[[ Data for review open ]]
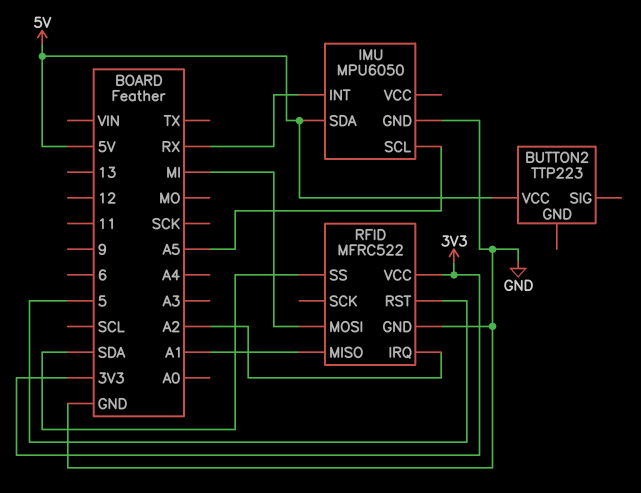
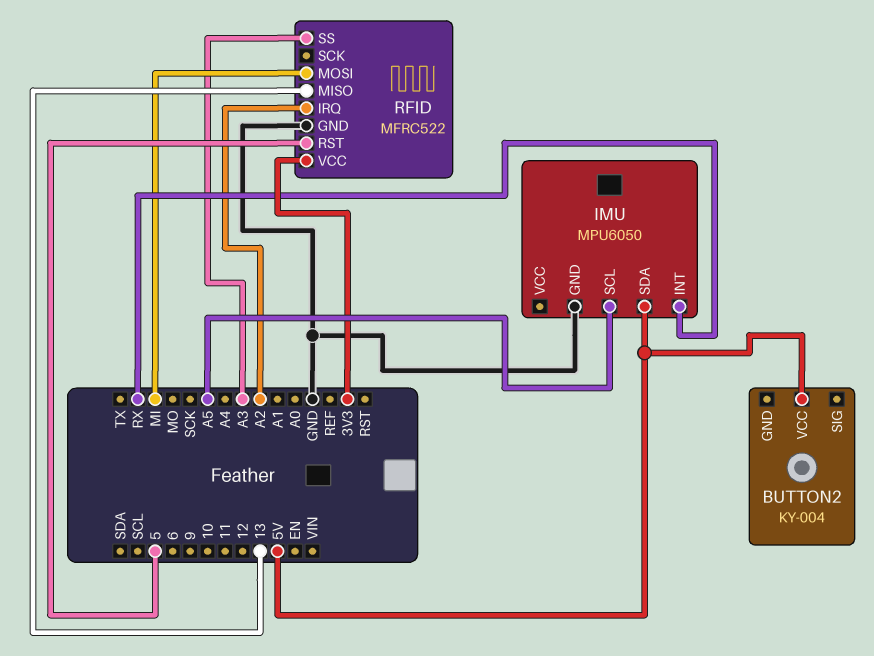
BUTTON2: TTP223 -> KY-004
RFID pin MISO: A1 -> 13
RFID pin SS: SDA -> A3

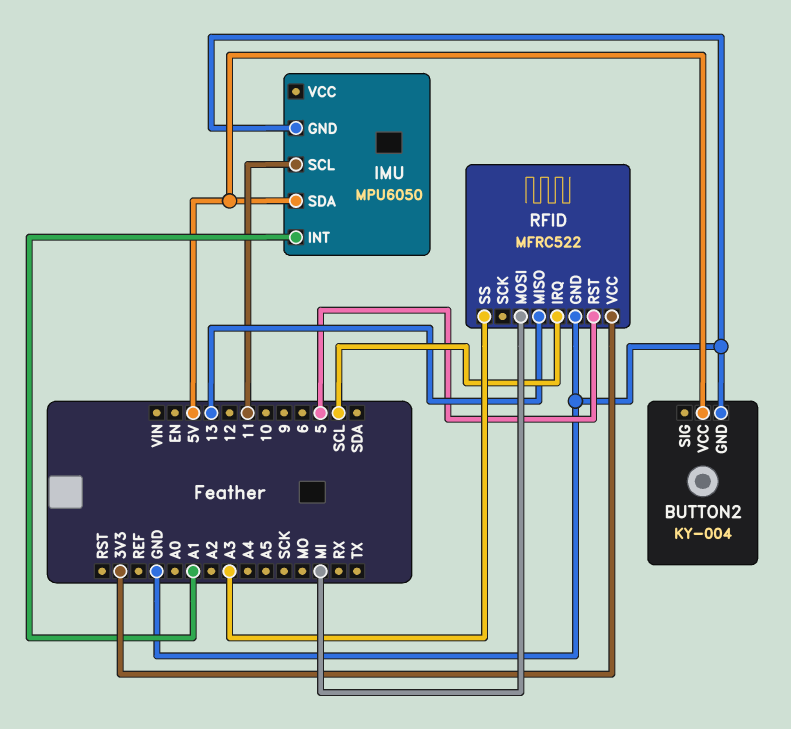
BUTTON2 pin GND: none -> GND
IMU pin INT: RX -> A1
IMU pin SCL: A5 -> 11
RFID pin IRQ: A2 -> SCL

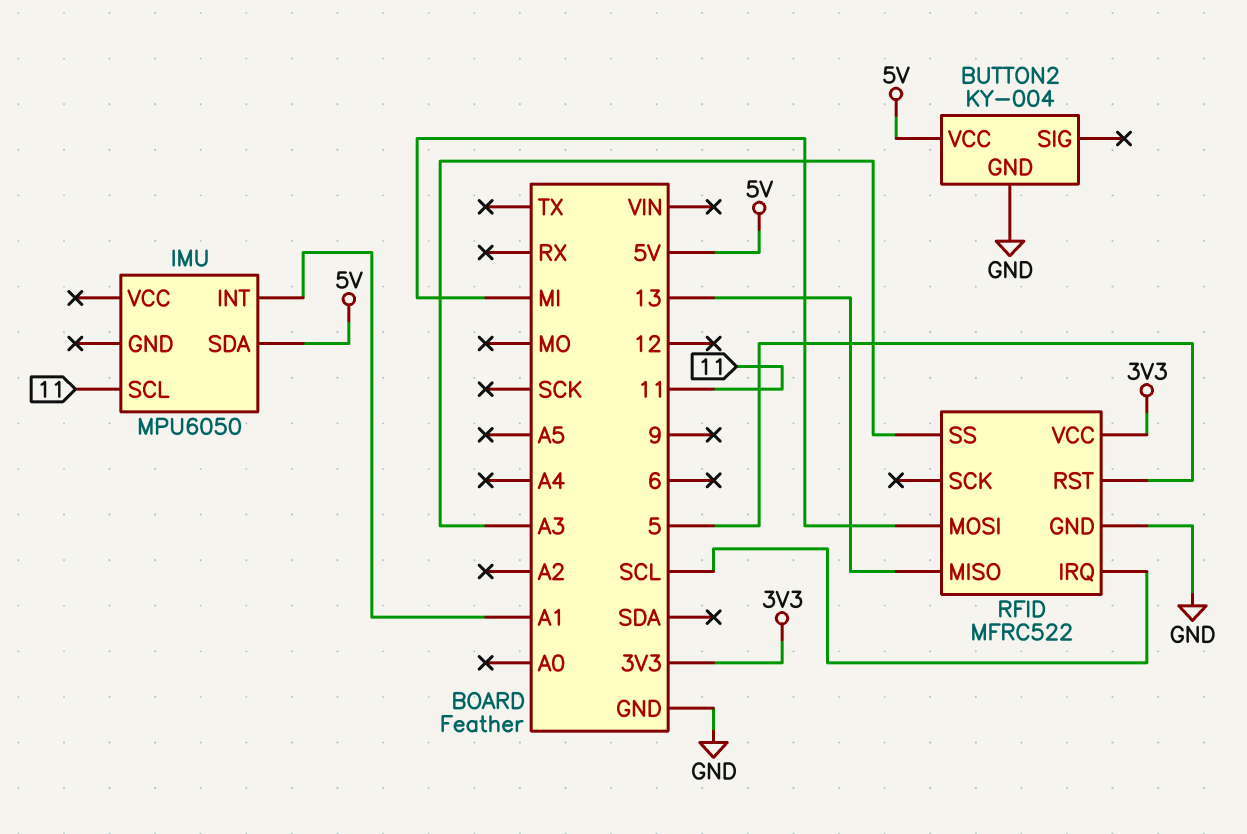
IMU pin GND: GND -> none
[[ Data for review closed ]]
The problem
Exclude the pictures. Write out the remaining data exactly.

Task answer
BUTTON2: TTP223 -> KY-004
RFID pin MISO: A1 -> 13
RFID pin SS: SDA -> A3

BUTTON2 pin GND: none -> GND
IMU pin INT: RX -> A1
IMU pin SCL: A5 -> 11
RFID pin IRQ: A2 -> SCL

IMU pin GND: GND -> none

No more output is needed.